▶ [RECORDS FOR THE EXERCISE]:

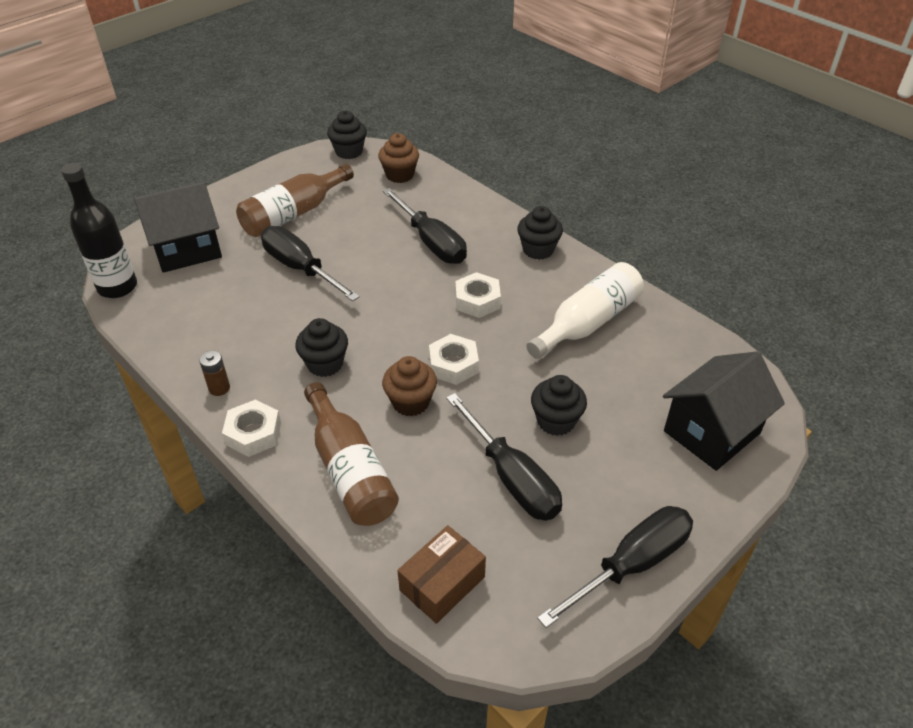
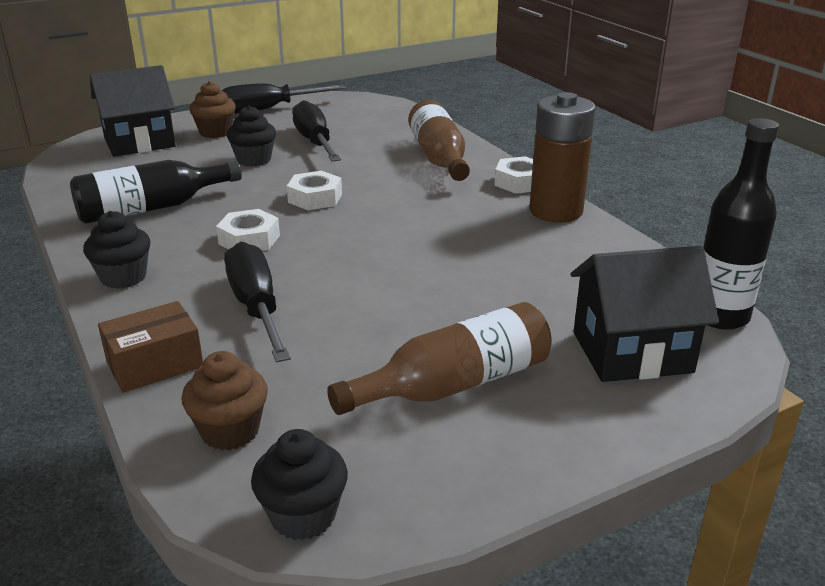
camera: 165 degrees left, 15 degrees down
(219, 388) = (556, 211): brown battery -> brown battery, size x2.44
(301, 268) = (455, 301): black screwdriver -> none
(325, 364) = (444, 214): black cupcake -> none
(410, 402) = (371, 182): brown cupcake -> brown cupcake (215, 132)
(442, 583) = (393, 116): brown box -> brown box (155, 364)
(588, 323) = (151, 208): white bottle -> black bottle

▶ [TASK GOAL]: A faithful copy of all the data above is required, printed exactly and with no pictures.

▶ [RESPONSE TO THE TASK]:
camera: 165 degrees left, 15 degrees down
(219, 388) = (556, 211): brown battery -> brown battery, size x2.44
(301, 268) = (455, 301): black screwdriver -> none
(325, 364) = (444, 214): black cupcake -> none
(410, 402) = (371, 182): brown cupcake -> brown cupcake (215, 132)
(442, 583) = (393, 116): brown box -> brown box (155, 364)
(588, 323) = (151, 208): white bottle -> black bottle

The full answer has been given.